(Scene edit records)
══════════

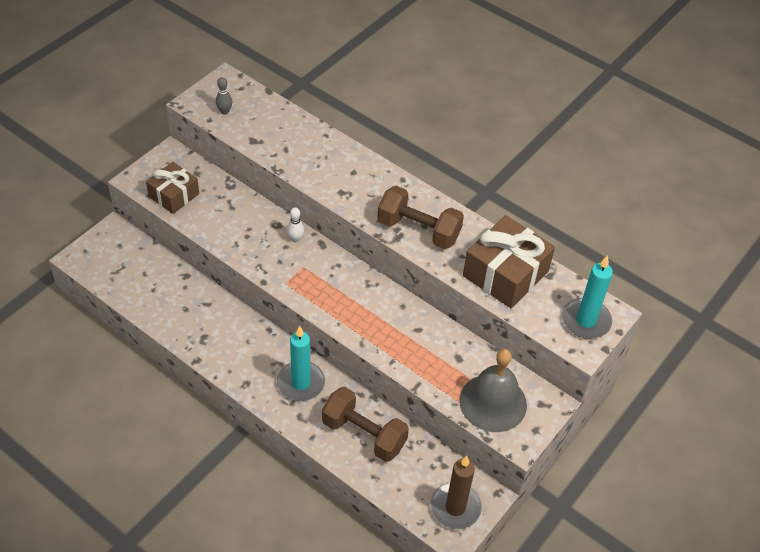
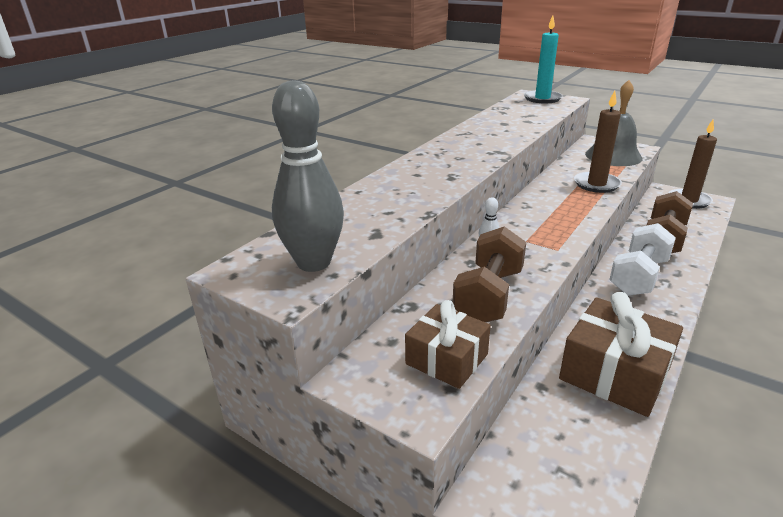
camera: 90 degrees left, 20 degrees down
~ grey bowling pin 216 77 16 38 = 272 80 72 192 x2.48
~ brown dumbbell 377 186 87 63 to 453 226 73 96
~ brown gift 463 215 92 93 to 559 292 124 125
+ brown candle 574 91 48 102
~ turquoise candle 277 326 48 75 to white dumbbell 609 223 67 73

══════════

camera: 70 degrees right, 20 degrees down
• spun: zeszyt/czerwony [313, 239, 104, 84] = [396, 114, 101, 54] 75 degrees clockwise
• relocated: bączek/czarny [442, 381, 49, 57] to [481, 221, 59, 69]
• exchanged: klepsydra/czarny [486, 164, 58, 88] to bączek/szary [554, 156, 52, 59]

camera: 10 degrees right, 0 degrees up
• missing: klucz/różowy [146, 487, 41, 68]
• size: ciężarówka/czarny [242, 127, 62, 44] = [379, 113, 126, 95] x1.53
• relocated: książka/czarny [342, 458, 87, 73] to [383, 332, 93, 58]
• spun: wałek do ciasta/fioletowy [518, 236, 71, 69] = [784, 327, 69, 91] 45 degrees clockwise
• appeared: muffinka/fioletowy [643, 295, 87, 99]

══════════

What the task requires: Given the data above, transcribe exactly the lines from the one containing "camera: 70 degrees right, 20 degrees down" down to the one containing "221, 59, 69]", and no others.

Output:
camera: 70 degrees right, 20 degrees down
• spun: zeszyt/czerwony [313, 239, 104, 84] = [396, 114, 101, 54] 75 degrees clockwise
• relocated: bączek/czarny [442, 381, 49, 57] to [481, 221, 59, 69]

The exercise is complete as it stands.